Write out every line of the listing below word for word, but leave out the pictures.

[START]

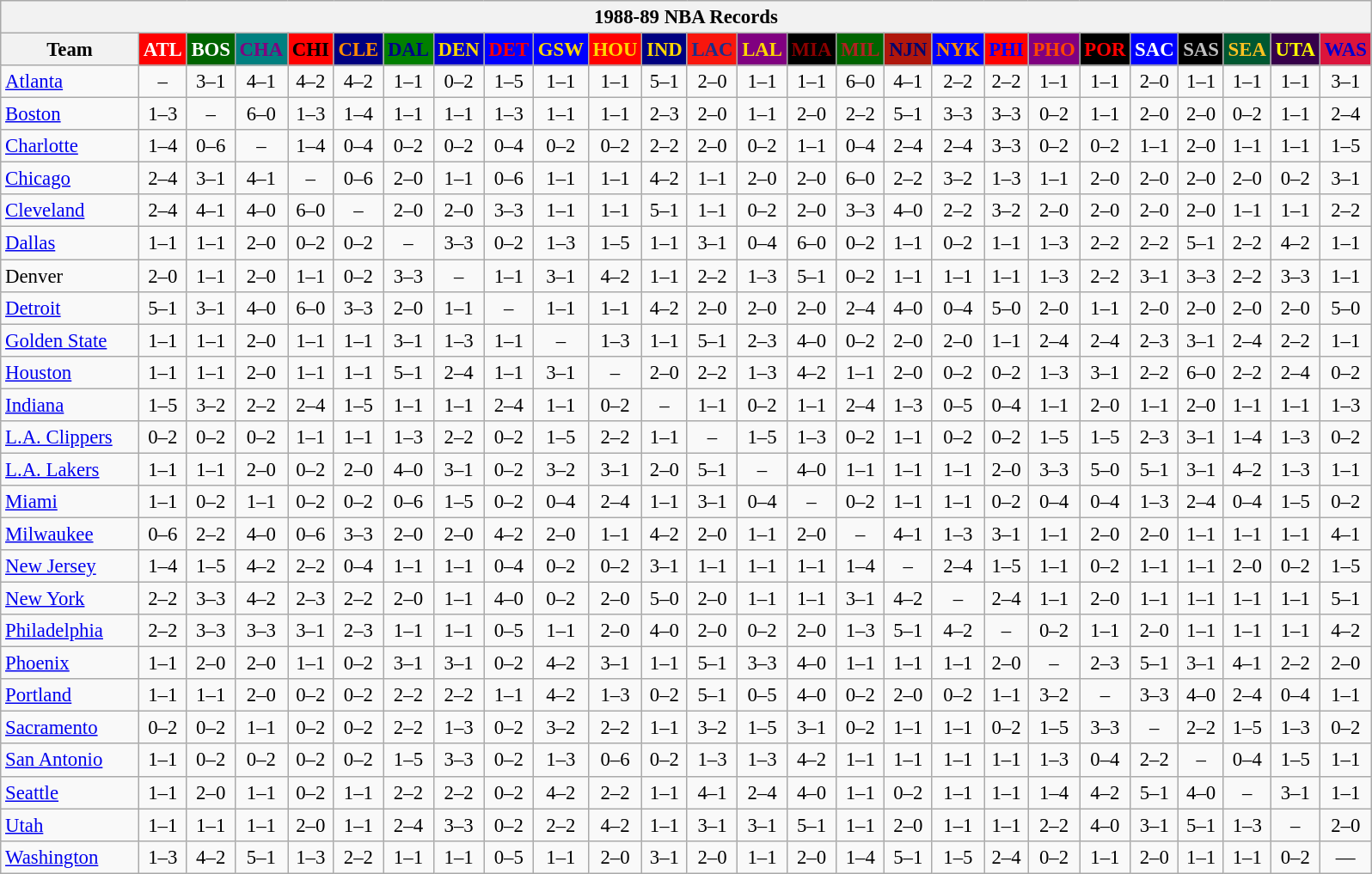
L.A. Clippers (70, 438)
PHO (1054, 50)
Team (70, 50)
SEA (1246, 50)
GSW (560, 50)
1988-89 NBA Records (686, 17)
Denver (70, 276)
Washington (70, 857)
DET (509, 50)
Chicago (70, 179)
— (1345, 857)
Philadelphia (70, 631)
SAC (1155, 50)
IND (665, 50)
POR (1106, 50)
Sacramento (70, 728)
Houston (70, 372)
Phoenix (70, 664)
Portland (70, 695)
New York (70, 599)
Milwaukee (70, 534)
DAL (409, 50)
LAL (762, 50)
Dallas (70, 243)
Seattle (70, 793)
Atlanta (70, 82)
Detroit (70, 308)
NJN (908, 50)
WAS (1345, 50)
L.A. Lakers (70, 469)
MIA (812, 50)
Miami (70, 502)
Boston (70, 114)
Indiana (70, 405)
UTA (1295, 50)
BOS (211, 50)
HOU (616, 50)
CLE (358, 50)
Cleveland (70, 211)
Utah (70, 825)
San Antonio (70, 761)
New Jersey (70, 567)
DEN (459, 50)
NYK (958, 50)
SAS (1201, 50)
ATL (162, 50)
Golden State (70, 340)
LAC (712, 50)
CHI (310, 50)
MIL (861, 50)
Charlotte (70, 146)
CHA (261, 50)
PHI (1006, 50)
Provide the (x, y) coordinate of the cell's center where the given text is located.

[END]

▸ The output:
L.A. Clippers (70, 438)
PHO (1054, 50)
Team (70, 50)
SEA (1246, 50)
GSW (560, 50)
1988-89 NBA Records (686, 17)
Denver (70, 276)
Washington (70, 857)
DET (509, 50)
Chicago (70, 179)
— (1345, 857)
Philadelphia (70, 631)
SAC (1155, 50)
IND (665, 50)
POR (1106, 50)
Sacramento (70, 728)
Houston (70, 372)
Phoenix (70, 664)
Portland (70, 695)
New York (70, 599)
Milwaukee (70, 534)
DAL (409, 50)
LAL (762, 50)
Dallas (70, 243)
Seattle (70, 793)
Atlanta (70, 82)
Detroit (70, 308)
NJN (908, 50)
WAS (1345, 50)
L.A. Lakers (70, 469)
MIA (812, 50)
Miami (70, 502)
Boston (70, 114)
Indiana (70, 405)
UTA (1295, 50)
BOS (211, 50)
HOU (616, 50)
CLE (358, 50)
Cleveland (70, 211)
Utah (70, 825)
San Antonio (70, 761)
New Jersey (70, 567)
DEN (459, 50)
NYK (958, 50)
SAS (1201, 50)
ATL (162, 50)
Golden State (70, 340)
LAC (712, 50)
CHI (310, 50)
MIL (861, 50)
Charlotte (70, 146)
CHA (261, 50)
PHI (1006, 50)
Provide the (x, y) coordinate of the cell's center where the given text is located.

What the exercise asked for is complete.